[Object tracking data]
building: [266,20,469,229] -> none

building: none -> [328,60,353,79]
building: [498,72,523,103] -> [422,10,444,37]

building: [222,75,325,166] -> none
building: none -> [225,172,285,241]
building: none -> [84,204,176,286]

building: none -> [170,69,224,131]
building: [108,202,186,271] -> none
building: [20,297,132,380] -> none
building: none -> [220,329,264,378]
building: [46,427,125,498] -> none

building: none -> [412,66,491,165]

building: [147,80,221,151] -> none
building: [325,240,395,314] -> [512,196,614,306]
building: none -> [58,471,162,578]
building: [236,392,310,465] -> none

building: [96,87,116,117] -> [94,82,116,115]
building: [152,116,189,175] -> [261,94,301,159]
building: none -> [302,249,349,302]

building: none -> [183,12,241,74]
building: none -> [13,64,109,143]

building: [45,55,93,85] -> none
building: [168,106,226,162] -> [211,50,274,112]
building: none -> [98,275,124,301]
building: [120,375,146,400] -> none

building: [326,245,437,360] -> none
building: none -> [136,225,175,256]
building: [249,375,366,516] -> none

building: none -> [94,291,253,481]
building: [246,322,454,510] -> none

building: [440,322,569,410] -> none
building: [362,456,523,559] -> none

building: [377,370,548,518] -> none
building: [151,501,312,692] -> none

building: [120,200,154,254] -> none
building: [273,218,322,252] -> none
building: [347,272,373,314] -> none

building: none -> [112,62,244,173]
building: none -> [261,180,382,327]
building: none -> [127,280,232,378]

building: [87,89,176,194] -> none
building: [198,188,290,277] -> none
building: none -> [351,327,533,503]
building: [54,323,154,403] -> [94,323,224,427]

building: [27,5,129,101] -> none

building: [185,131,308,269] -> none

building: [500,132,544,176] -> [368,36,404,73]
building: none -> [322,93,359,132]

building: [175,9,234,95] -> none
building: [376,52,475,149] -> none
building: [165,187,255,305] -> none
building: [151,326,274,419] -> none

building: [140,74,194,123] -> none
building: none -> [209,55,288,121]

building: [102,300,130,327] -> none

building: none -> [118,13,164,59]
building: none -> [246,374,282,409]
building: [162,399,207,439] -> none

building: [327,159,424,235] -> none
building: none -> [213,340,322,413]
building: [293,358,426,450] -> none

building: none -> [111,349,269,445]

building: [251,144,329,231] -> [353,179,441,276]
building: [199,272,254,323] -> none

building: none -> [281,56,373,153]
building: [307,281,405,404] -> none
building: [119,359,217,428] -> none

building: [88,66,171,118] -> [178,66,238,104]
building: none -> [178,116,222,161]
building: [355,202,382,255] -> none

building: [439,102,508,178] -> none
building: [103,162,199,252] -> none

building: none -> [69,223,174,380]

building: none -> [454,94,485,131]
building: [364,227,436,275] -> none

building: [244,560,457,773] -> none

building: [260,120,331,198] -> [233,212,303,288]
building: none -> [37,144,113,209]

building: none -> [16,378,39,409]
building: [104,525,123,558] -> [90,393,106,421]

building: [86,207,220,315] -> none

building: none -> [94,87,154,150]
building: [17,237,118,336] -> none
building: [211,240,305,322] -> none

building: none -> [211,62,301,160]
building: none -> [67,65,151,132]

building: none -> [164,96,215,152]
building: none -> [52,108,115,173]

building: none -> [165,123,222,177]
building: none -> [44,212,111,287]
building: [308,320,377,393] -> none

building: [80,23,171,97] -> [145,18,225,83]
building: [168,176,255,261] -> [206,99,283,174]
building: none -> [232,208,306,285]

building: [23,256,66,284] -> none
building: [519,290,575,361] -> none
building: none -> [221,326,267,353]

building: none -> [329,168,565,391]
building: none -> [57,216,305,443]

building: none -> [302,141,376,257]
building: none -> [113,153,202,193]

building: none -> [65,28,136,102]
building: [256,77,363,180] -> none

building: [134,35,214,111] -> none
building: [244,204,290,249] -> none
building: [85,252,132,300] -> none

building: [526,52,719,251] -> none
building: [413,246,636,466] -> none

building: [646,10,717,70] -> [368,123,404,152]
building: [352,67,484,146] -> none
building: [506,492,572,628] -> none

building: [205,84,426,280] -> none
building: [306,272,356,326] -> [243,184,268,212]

DIRECTIONS FOR THIS TASK:
Starting at the line above that contains "building: none -> [112,62,244,173]", repeat each line exactly up to and including the line that contains "building: [307,281,405,404] -> none", and stop there.

ANSWER AREA:
building: none -> [112,62,244,173]
building: none -> [261,180,382,327]
building: none -> [127,280,232,378]

building: [87,89,176,194] -> none
building: [198,188,290,277] -> none
building: none -> [351,327,533,503]
building: [54,323,154,403] -> [94,323,224,427]

building: [27,5,129,101] -> none

building: [185,131,308,269] -> none

building: [500,132,544,176] -> [368,36,404,73]
building: none -> [322,93,359,132]

building: [175,9,234,95] -> none
building: [376,52,475,149] -> none
building: [165,187,255,305] -> none
building: [151,326,274,419] -> none

building: [140,74,194,123] -> none
building: none -> [209,55,288,121]

building: [102,300,130,327] -> none

building: none -> [118,13,164,59]
building: none -> [246,374,282,409]
building: [162,399,207,439] -> none

building: [327,159,424,235] -> none
building: none -> [213,340,322,413]
building: [293,358,426,450] -> none

building: none -> [111,349,269,445]

building: [251,144,329,231] -> [353,179,441,276]
building: [199,272,254,323] -> none

building: none -> [281,56,373,153]
building: [307,281,405,404] -> none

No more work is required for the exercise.